■ **Set problem**: Rewrite the records below, swapping "center point" for "midpoint" and leaving everything else unchanged.

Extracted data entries
* * *

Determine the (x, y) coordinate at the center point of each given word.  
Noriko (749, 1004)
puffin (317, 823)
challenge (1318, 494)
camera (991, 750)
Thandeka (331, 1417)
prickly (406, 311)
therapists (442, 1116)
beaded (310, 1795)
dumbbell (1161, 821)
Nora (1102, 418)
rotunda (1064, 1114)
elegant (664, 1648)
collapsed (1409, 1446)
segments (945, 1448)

* * *

■ **Completed exercise**:
Determine the (x, y) coordinate at the midpoint of each given word.  
Noriko (749, 1004)
puffin (317, 823)
challenge (1318, 494)
camera (991, 750)
Thandeka (331, 1417)
prickly (406, 311)
therapists (442, 1116)
beaded (310, 1795)
dumbbell (1161, 821)
Nora (1102, 418)
rotunda (1064, 1114)
elegant (664, 1648)
collapsed (1409, 1446)
segments (945, 1448)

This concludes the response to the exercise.